Instructions to follow: As the answer, set down the lines below from the one containing "orange dice: 6 -> 5" through the one containing "white rocket: 4 -> 5", exactly and inclusively, and no others.

(Source data)
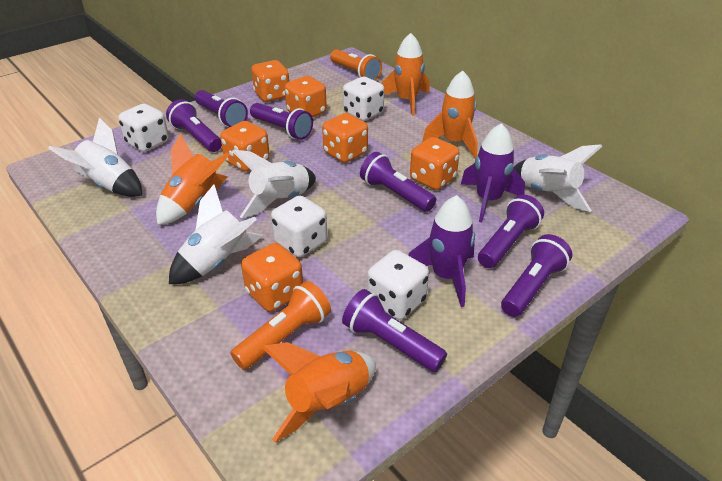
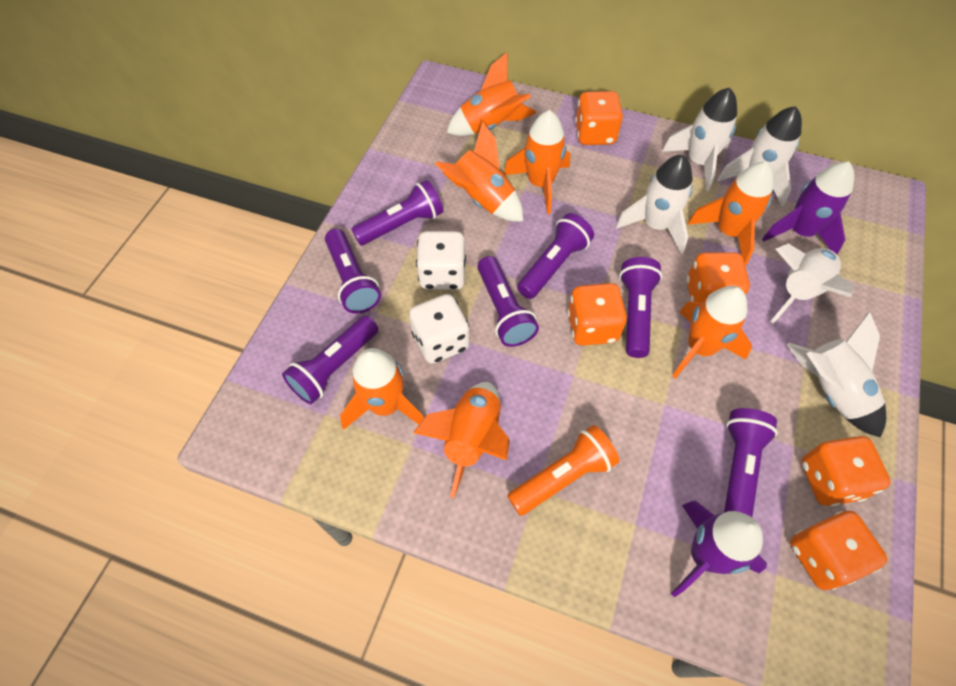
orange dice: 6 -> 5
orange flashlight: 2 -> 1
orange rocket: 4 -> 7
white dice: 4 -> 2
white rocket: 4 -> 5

---

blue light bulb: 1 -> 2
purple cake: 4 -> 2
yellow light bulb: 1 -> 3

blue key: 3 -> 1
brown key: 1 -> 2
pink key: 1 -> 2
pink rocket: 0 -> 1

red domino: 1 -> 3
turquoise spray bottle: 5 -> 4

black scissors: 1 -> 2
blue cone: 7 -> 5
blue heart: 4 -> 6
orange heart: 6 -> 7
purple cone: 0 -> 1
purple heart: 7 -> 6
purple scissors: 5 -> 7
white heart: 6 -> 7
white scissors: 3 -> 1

Solution to this task:
orange dice: 6 -> 5
orange flashlight: 2 -> 1
orange rocket: 4 -> 7
white dice: 4 -> 2
white rocket: 4 -> 5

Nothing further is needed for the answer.